**Directive:** Would you restate the full listing word for word and omit its pictures?

# # # # #

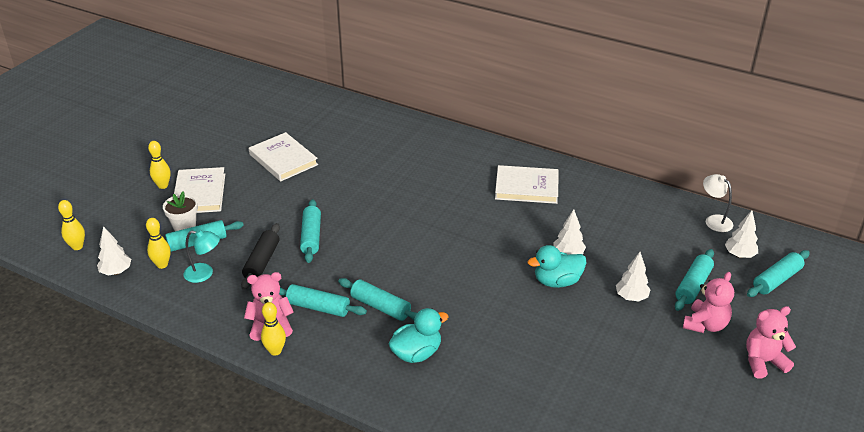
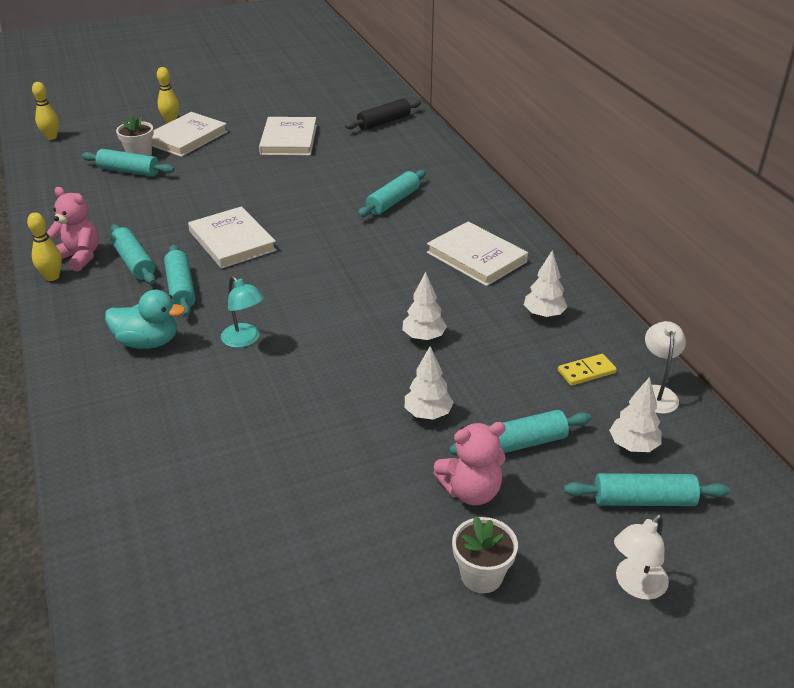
camera: 40 degrees right, 0 degrees up
white tree [97,226,131,275] -> white tree moved to [524,250,567,318]
yellow bowling pin [146,218,171,269] -> none
turquoise lamp [184,230,220,283] -> turquoise lamp moved to [221,276,264,348]
black rolling pin [241,223,280,290] -> black rolling pin moved to [345,98,421,130]
turquoise rolling pin [300,199,321,263] -> turquoise rolling pin moved to [358,170,426,217]
turquoise duck [528,245,587,288] -> none
pink teddy bear [746,306,796,379] -> white flower pot [452,516,518,593]
none -> white book [188,206,277,269]
none -> yellow domino [558,354,617,386]
none -> white lamp [614,514,669,600]

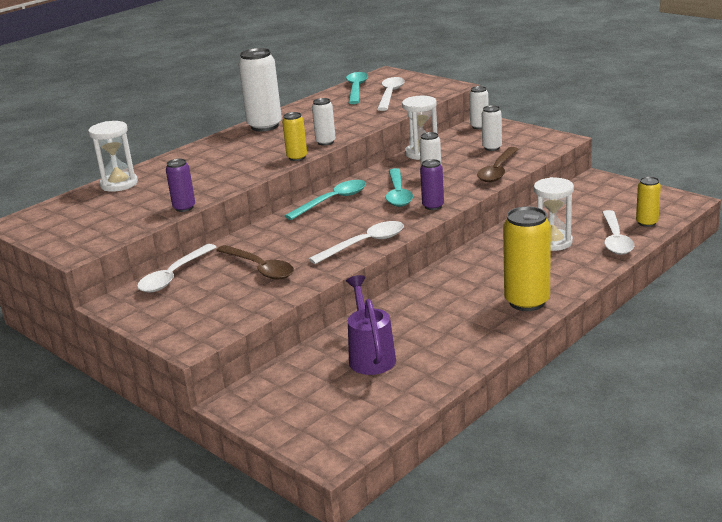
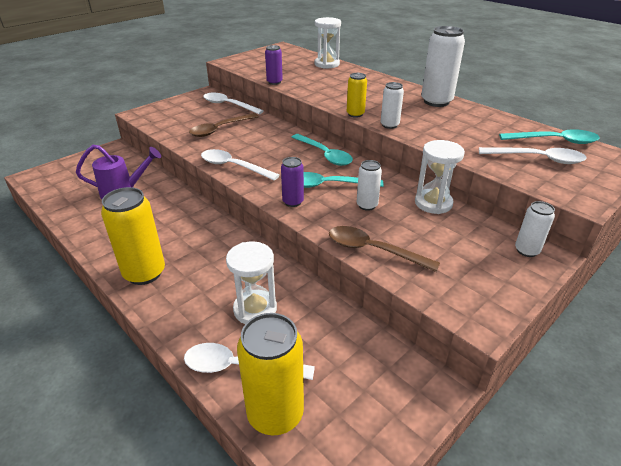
camera: 90 degrees right, 10 degrees up
white spoon [309,221,404,264] -> white spoon turned 150 degrees clockwise [201,149,280,181]
white can [482,105,502,151] -> none
yellow can [636,177,661,227] -> yellow can [237,313,304,435], size x1.83

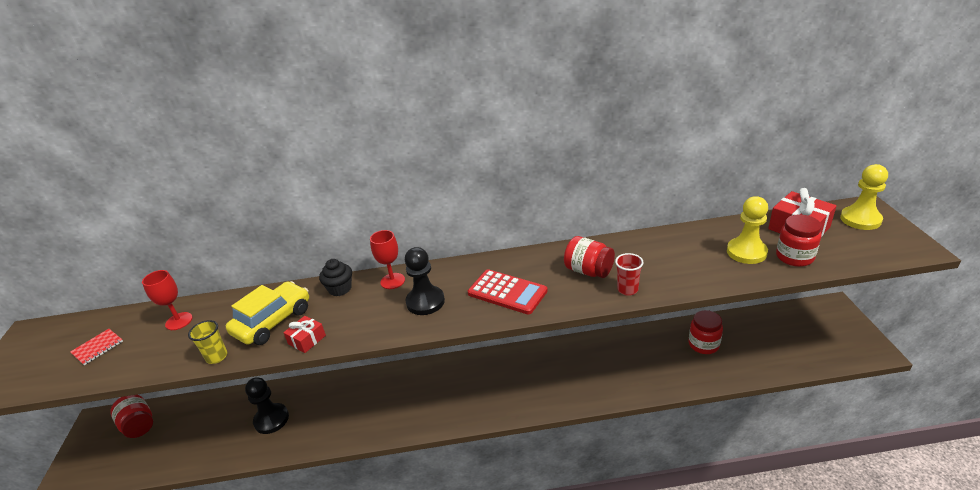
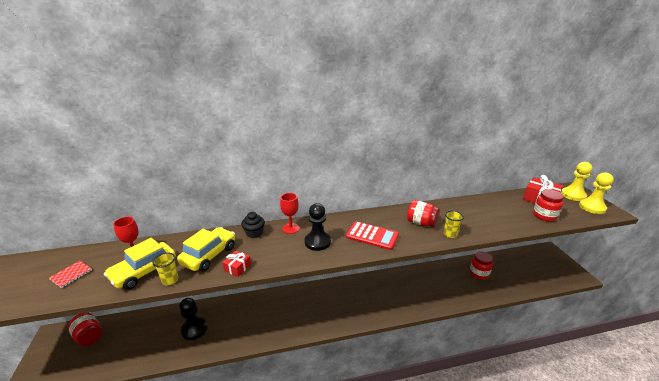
camera: 10 degrees left, 5 degrees down
red cup [615,253,644,295] -> yellow cup [444,211,464,238]
yellow pawn [727,196,768,264] -> yellow pawn moved to [579,172,614,214]
none -> yellow car [104,238,176,290]

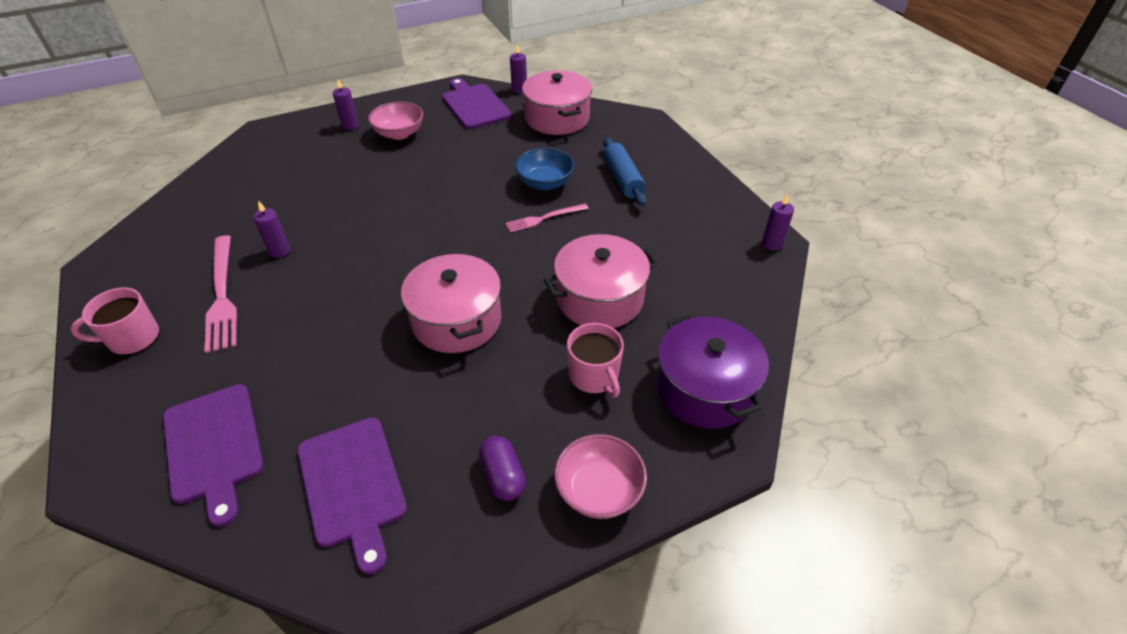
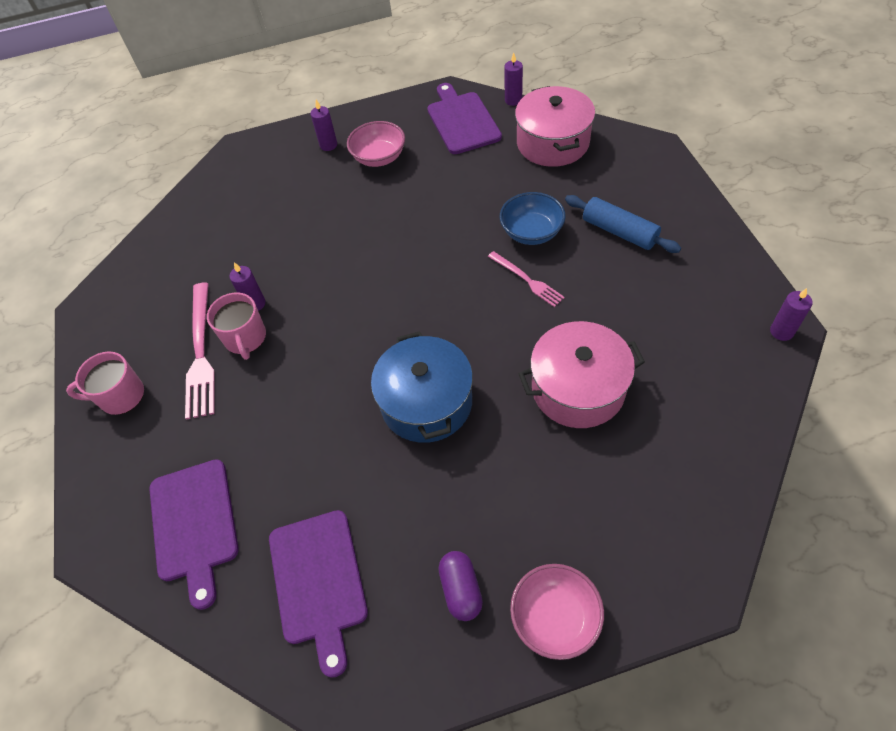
camera: 15 degrees right, 10 degrees up
pink pot [401,253,501,353] -> blue pot [371,331,473,443]
pink fork [506,204,588,233] -> pink fork turned 120 degrees counterclockwise [488,251,565,307]
pink mug [567,323,624,398] -> pink mug moved to [207,292,266,360]
blue rolling pin [603,137,646,206] -> blue rolling pin turned 45 degrees counterclockwise [565,195,681,253]
purple pot [656,314,769,429] -> none

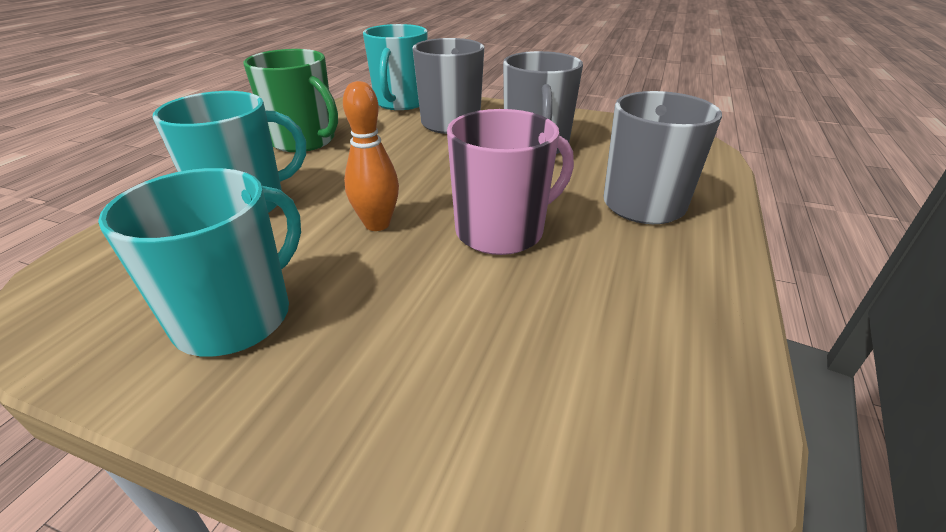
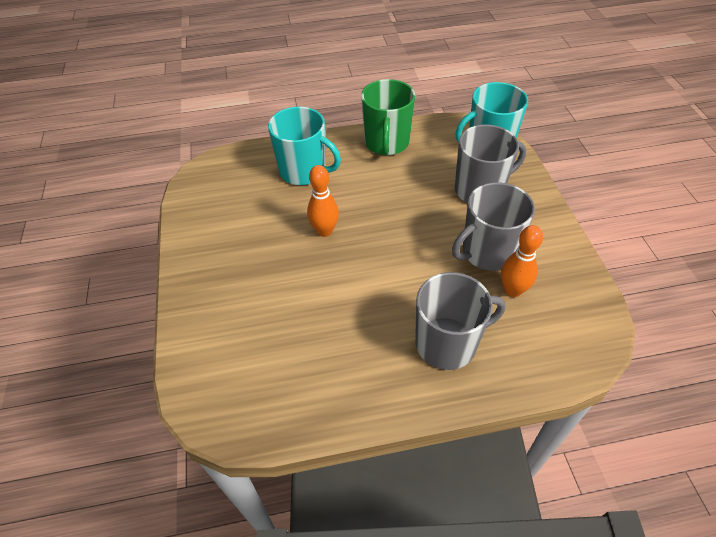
camera: 60 degrees right, 15 degrees up
turquoise mug [98,168,301,356] -> none
pink mug [447,109,574,255] -> none
none -> orange bowling pin [501,225,543,297]

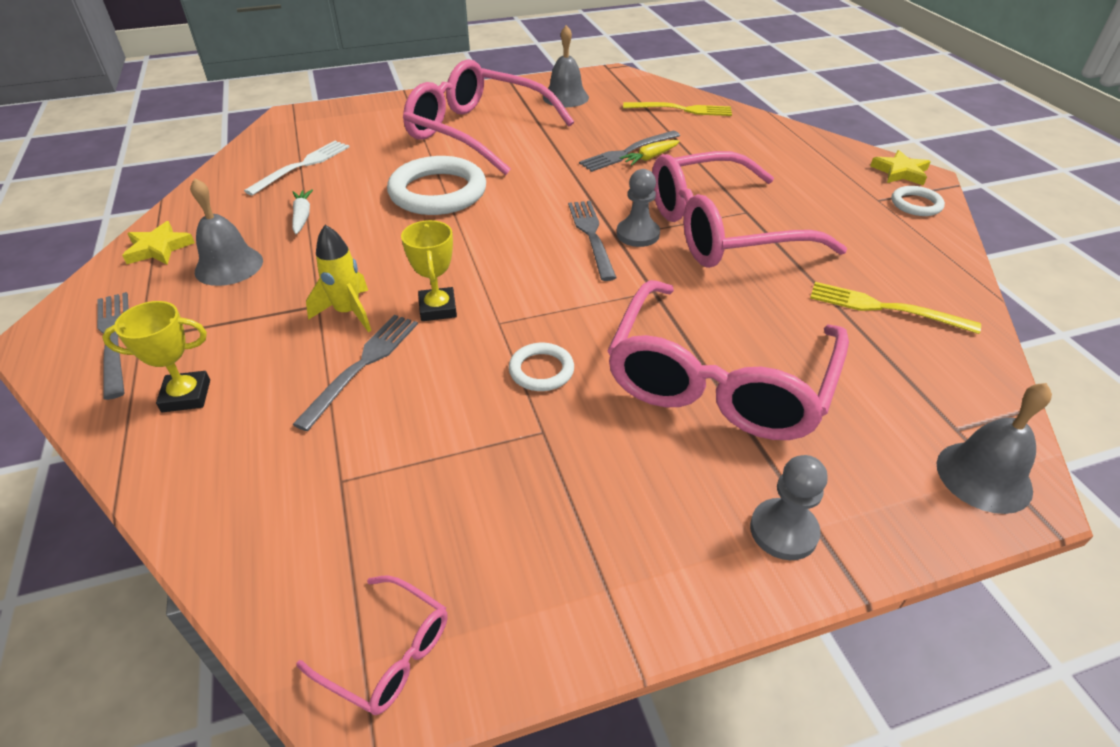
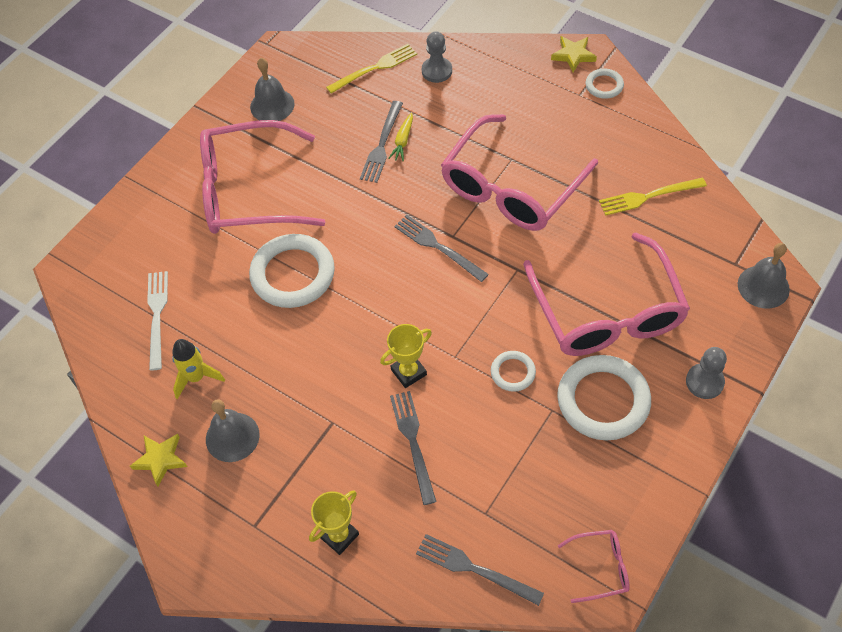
camera: 35 degrees left, 15 degrees up
grey fork [97,292,129,400] -> grey fork moved to [416,534,544,606]
white carrot [292,189,313,234] -> none
yellow rocket [306,225,371,332] -> yellow rocket moved to [172,339,225,399]
yellow trophy [401,220,457,321] -> yellow trophy turned 75 degrees counterclockwise [380,324,432,388]
grey pawn [617,169,660,247] -> grey pawn moved to [422,31,452,83]
none -> white ring [557,355,651,440]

# # # # #

**Response for this exercise:**
camera: 40 degrees right, 0 degrees up
white tree [97,226,131,275] -> white tree moved to [524,250,567,318]
yellow bowling pin [146,218,171,269] -> none
turquoise lamp [184,230,220,283] -> turquoise lamp moved to [221,276,264,348]
black rolling pin [241,223,280,290] -> black rolling pin moved to [345,98,421,130]
turquoise rolling pin [300,199,321,263] -> turquoise rolling pin moved to [358,170,426,217]
turquoise duck [528,245,587,288] -> none
pink teddy bear [746,306,796,379] -> white flower pot [452,516,518,593]
none -> white book [188,206,277,269]
none -> yellow domino [558,354,617,386]
none -> white lamp [614,514,669,600]

camera: 90 degrees right, 10 degrees up
white spoon [309,221,404,264] -> white spoon turned 150 degrees clockwise [201,149,280,181]
white can [482,105,502,151] -> none
yellow can [636,177,661,227] -> yellow can [237,313,304,435], size x1.83

camera: 10 degrees left, 5 degrees down
red cup [615,253,644,295] -> yellow cup [444,211,464,238]
yellow pawn [727,196,768,264] -> yellow pawn moved to [579,172,614,214]
none -> yellow car [104,238,176,290]

camera: 15 degrees right, 10 degrees up
pink pot [401,253,501,353] -> blue pot [371,331,473,443]
pink fork [506,204,588,233] -> pink fork turned 120 degrees counterclockwise [488,251,565,307]
pink mug [567,323,624,398] -> pink mug moved to [207,292,266,360]
blue rolling pin [603,137,646,206] -> blue rolling pin turned 45 degrees counterclockwise [565,195,681,253]
purple pot [656,314,769,429] -> none

camera: 60 degrees right, 15 degrees up
turquoise mug [98,168,301,356] -> none
pink mug [447,109,574,255] -> none
none -> orange bowling pin [501,225,543,297]

camera: 35 degrees left, 15 degrees up
grey fork [97,292,129,400] -> grey fork moved to [416,534,544,606]
white carrot [292,189,313,234] -> none
yellow rocket [306,225,371,332] -> yellow rocket moved to [172,339,225,399]
yellow trophy [401,220,457,321] -> yellow trophy turned 75 degrees counterclockwise [380,324,432,388]
grey pawn [617,169,660,247] -> grey pawn moved to [422,31,452,83]
none -> white ring [557,355,651,440]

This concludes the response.